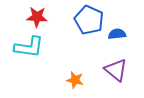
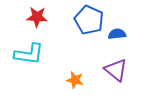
cyan L-shape: moved 7 px down
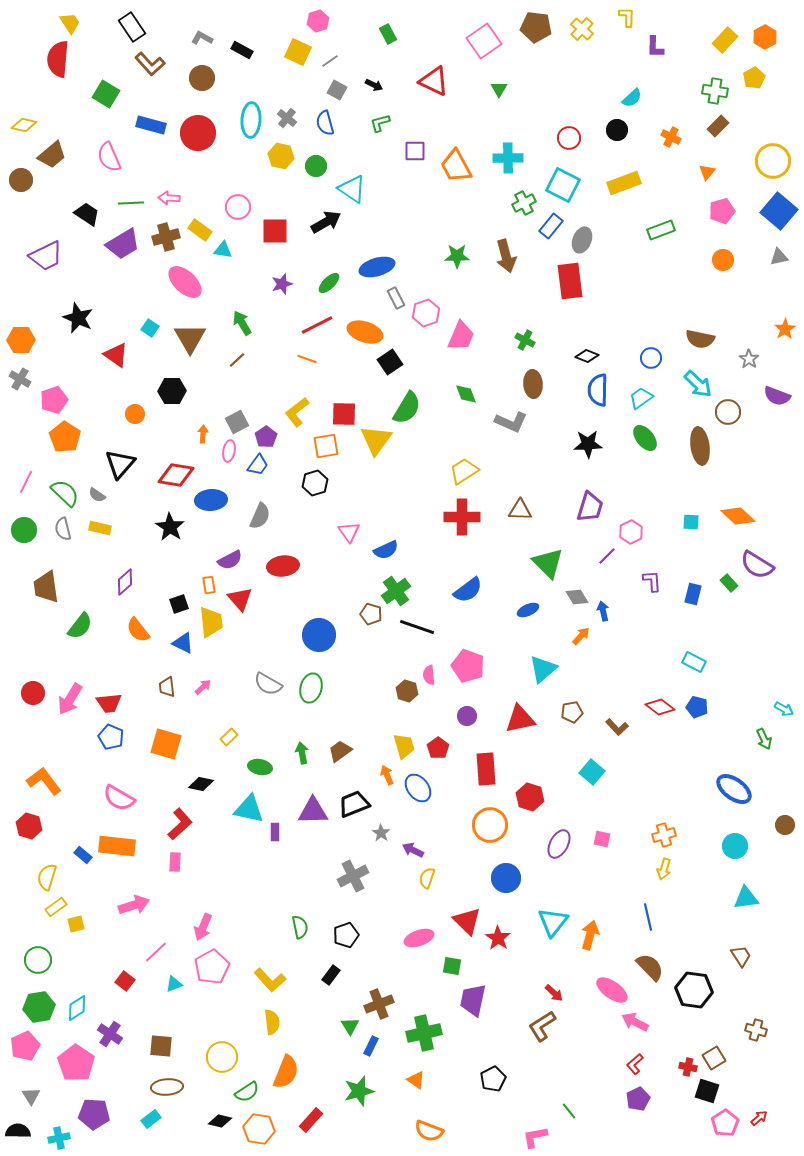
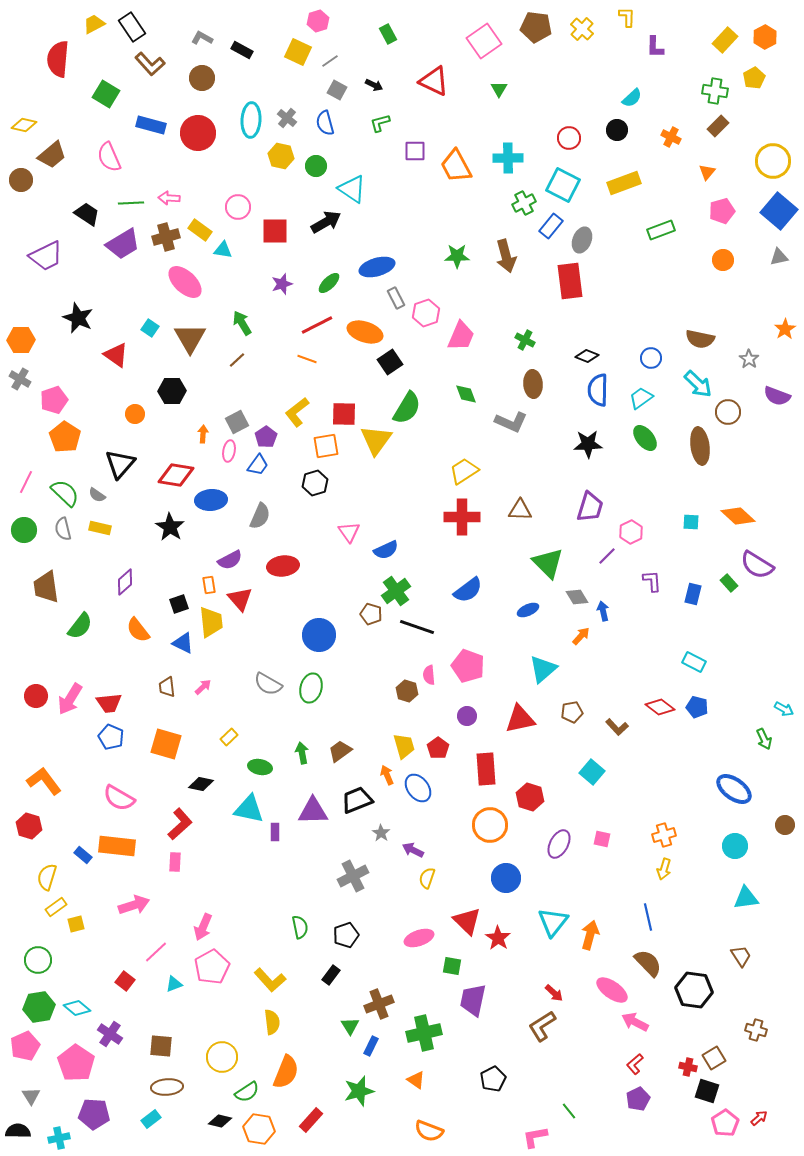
yellow trapezoid at (70, 23): moved 24 px right, 1 px down; rotated 85 degrees counterclockwise
red circle at (33, 693): moved 3 px right, 3 px down
black trapezoid at (354, 804): moved 3 px right, 4 px up
brown semicircle at (650, 967): moved 2 px left, 4 px up
cyan diamond at (77, 1008): rotated 72 degrees clockwise
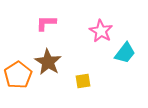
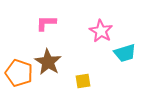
cyan trapezoid: rotated 35 degrees clockwise
orange pentagon: moved 1 px right, 2 px up; rotated 20 degrees counterclockwise
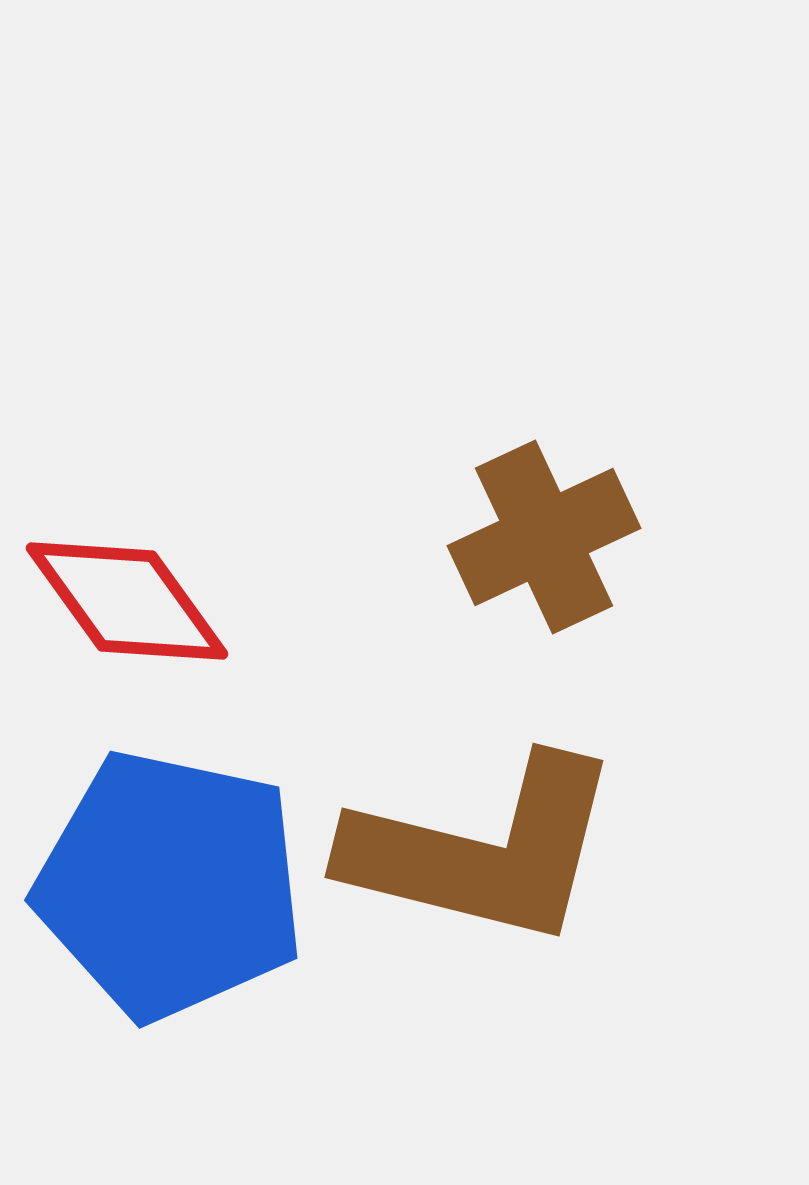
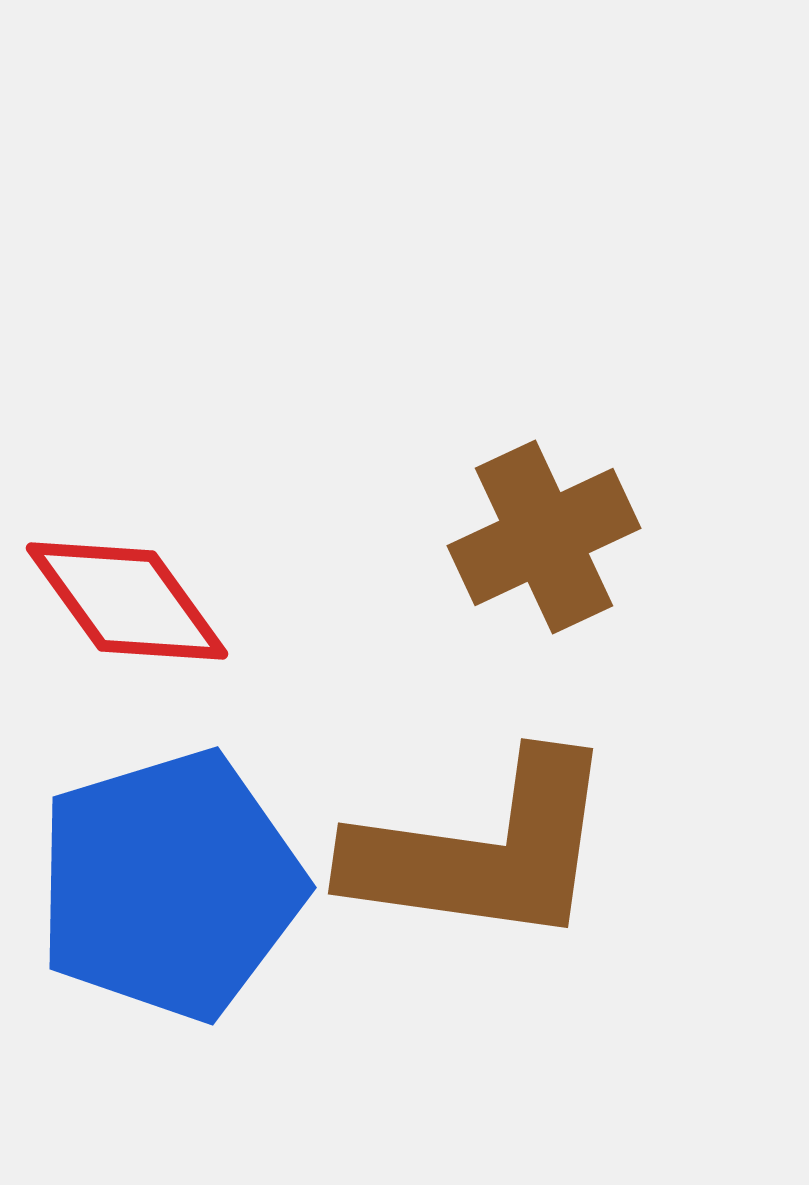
brown L-shape: rotated 6 degrees counterclockwise
blue pentagon: rotated 29 degrees counterclockwise
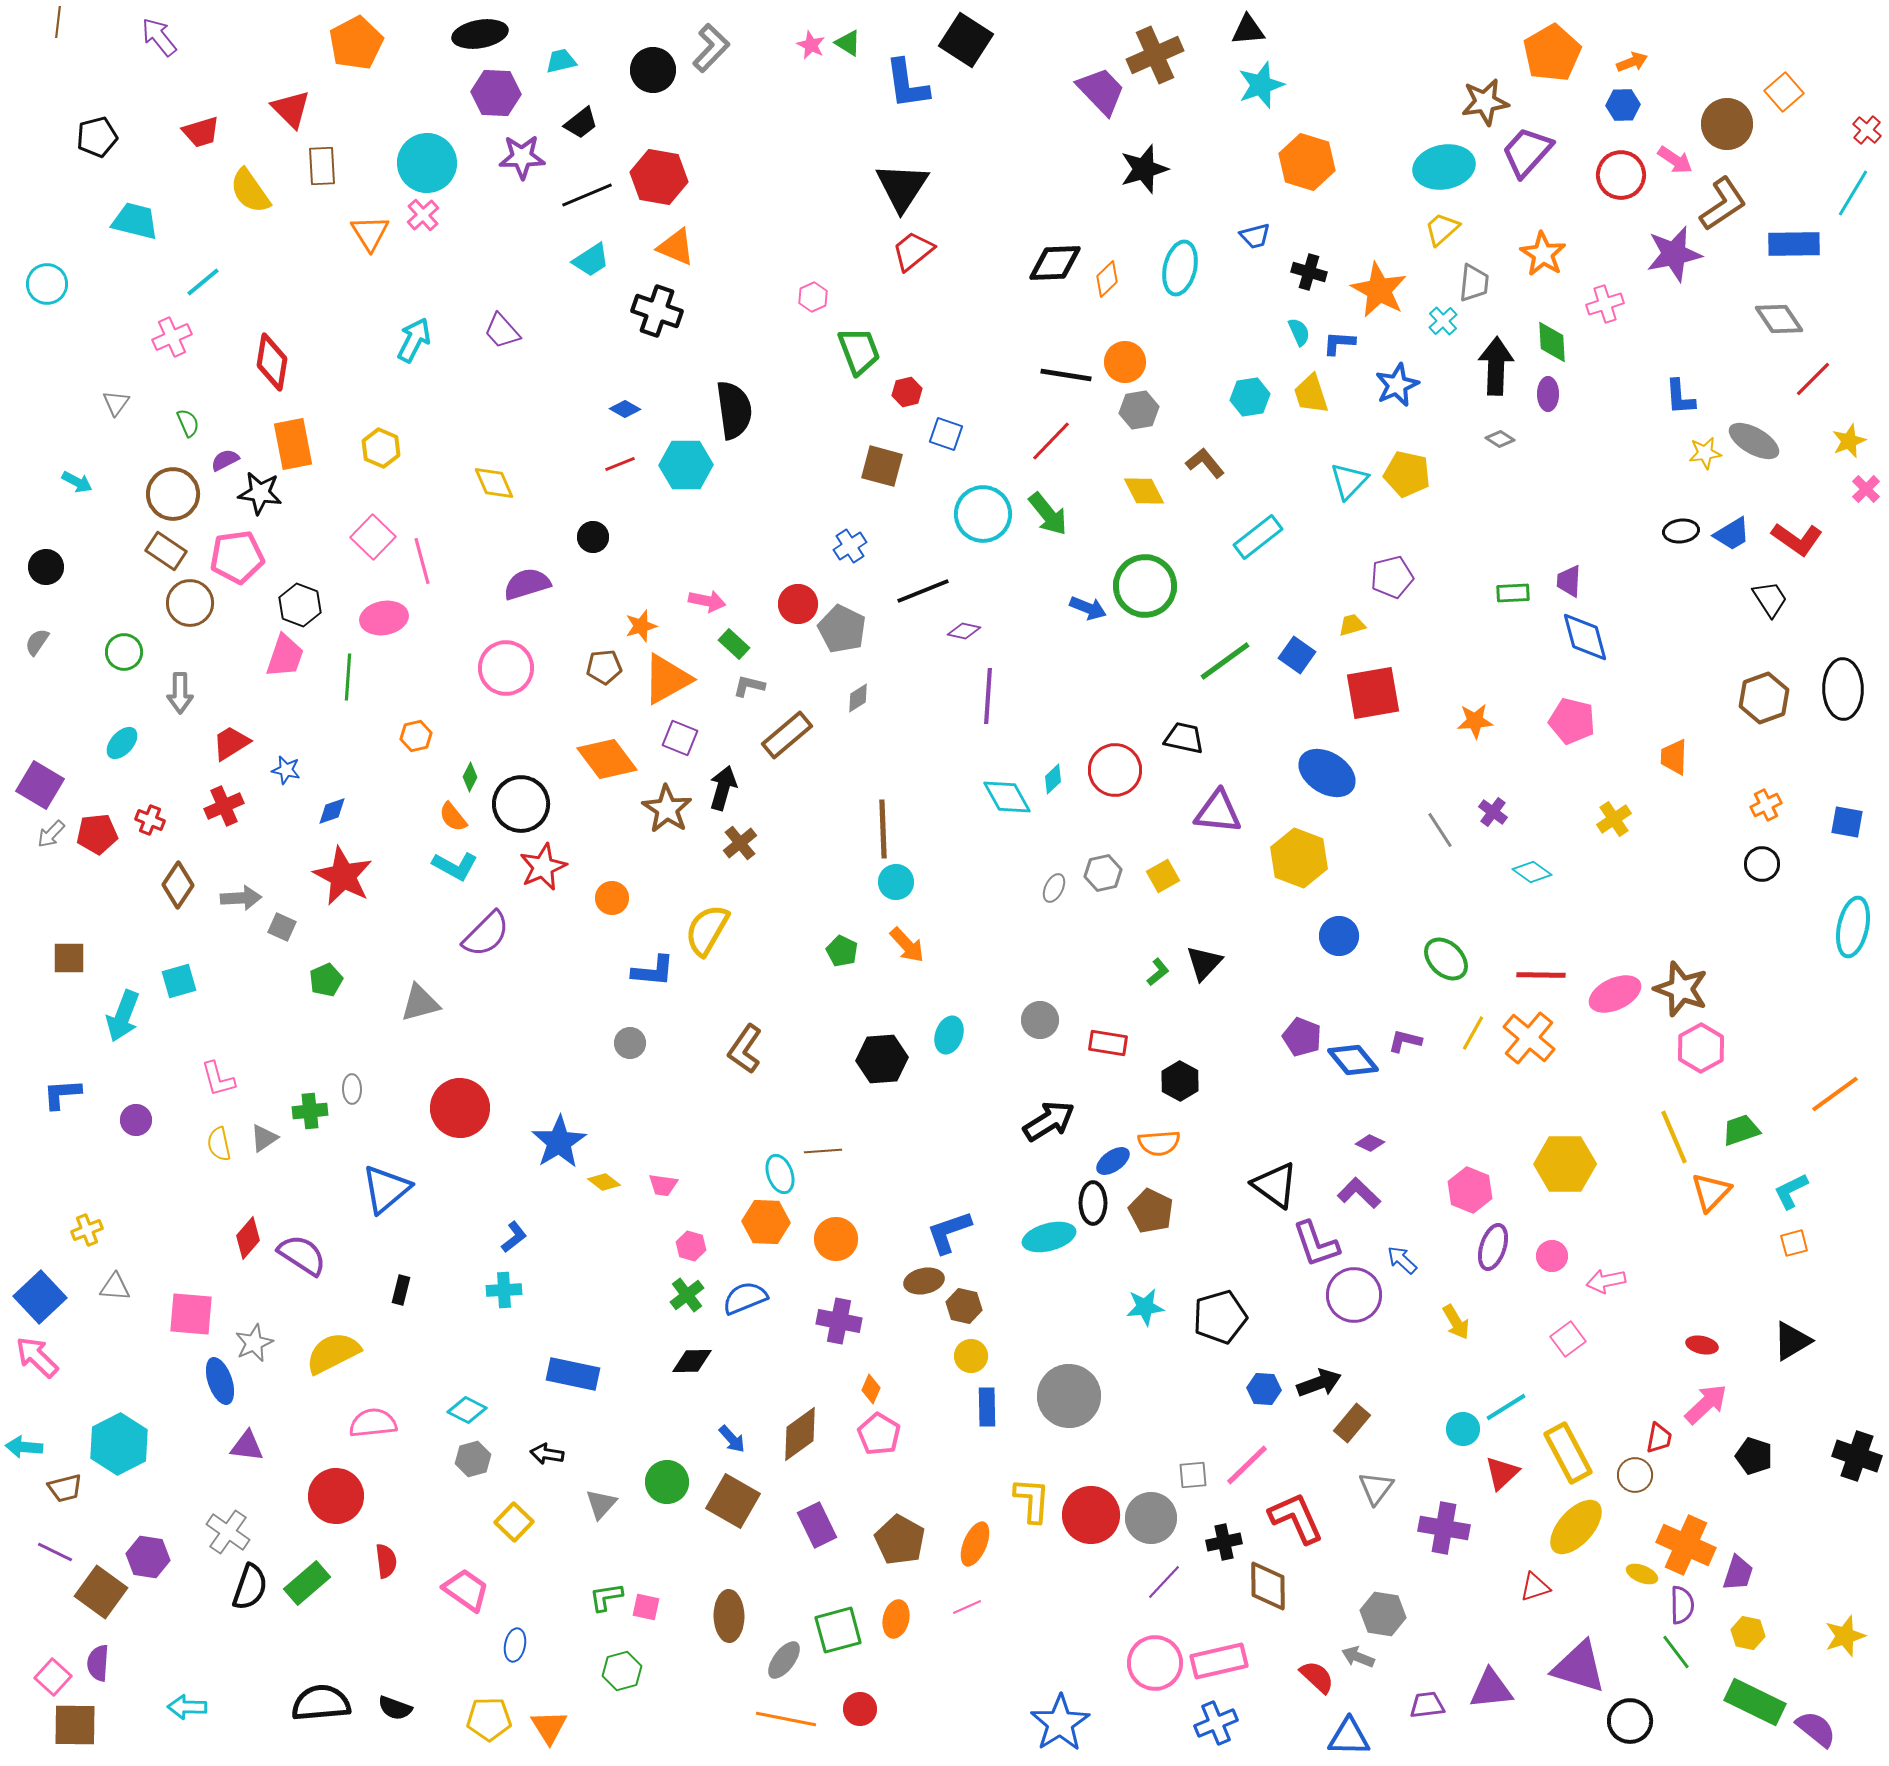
==================================================
_Task requirements_: Repeat only the lines from the one with "cyan trapezoid: rotated 35 degrees clockwise" through the end of the data, both included and exactly as written. Pictures stay out of the copy.

_Solution_:
cyan trapezoid: rotated 35 degrees clockwise
orange pentagon: moved 1 px right, 2 px up; rotated 20 degrees counterclockwise
brown L-shape: rotated 6 degrees counterclockwise
blue pentagon: rotated 29 degrees counterclockwise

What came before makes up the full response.